> THE TASK
Each record below is to be retyped exactly, with its pictures omitted.

___ EXERCISE MATERIALS

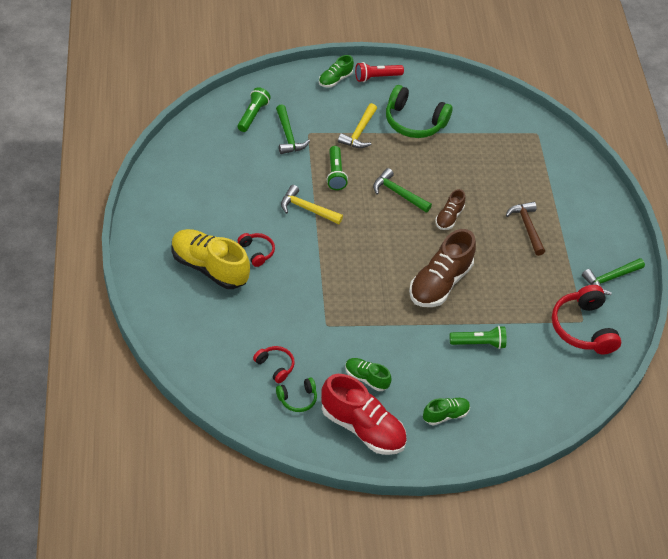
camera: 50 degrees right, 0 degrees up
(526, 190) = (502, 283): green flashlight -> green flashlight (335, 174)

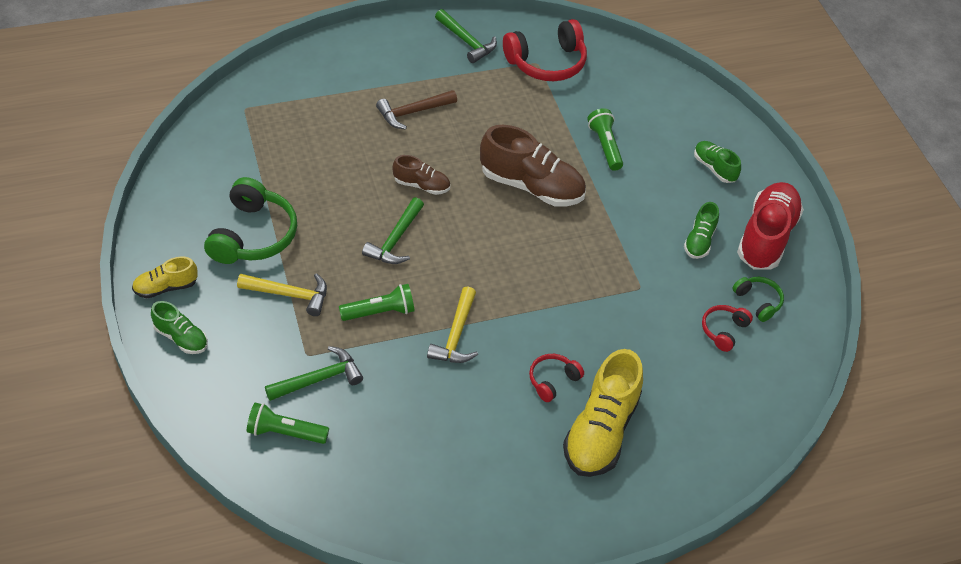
camera: 100 degrees left, 0 degrees up
(376, 77) = (166, 287): red flashlight -> yellow shoe

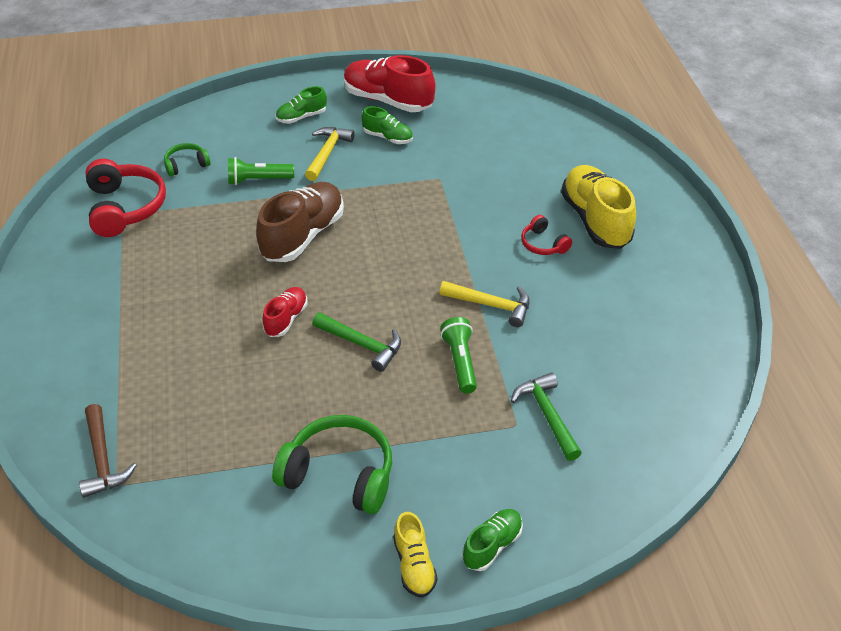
camera: 80 degrees left, 5 degrees down
(285, 432) = (615, 445): green flashlight -> none
(289, 295) = (432, 439): yellow hammer -> yellow hammer (327, 153)
(413, 112) = (171, 320): brown hammer -> brown hammer (102, 459)
(421, 185) = (286, 319): brown shoe -> red shoe
(466, 41) = (68, 267): green hammer -> none
(600, 431) = (595, 220): yellow shoe -> yellow shoe turned 135 degrees counterclockwise
(723, 330) = (488, 138): red headphones -> none
(758, 301) = (458, 115): green headphones -> green headphones (186, 165)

______

> TASK RESPONSE
camera: 50 degrees right, 0 degrees up
(526, 190) = (502, 283): green flashlight -> green flashlight (335, 174)

camera: 100 degrees left, 0 degrees up
(376, 77) = (166, 287): red flashlight -> yellow shoe

camera: 80 degrees left, 5 degrees down
(285, 432) = (615, 445): green flashlight -> none
(289, 295) = (432, 439): yellow hammer -> yellow hammer (327, 153)
(413, 112) = (171, 320): brown hammer -> brown hammer (102, 459)
(421, 185) = (286, 319): brown shoe -> red shoe
(466, 41) = (68, 267): green hammer -> none
(600, 431) = (595, 220): yellow shoe -> yellow shoe turned 135 degrees counterclockwise
(723, 330) = (488, 138): red headphones -> none
(758, 301) = (458, 115): green headphones -> green headphones (186, 165)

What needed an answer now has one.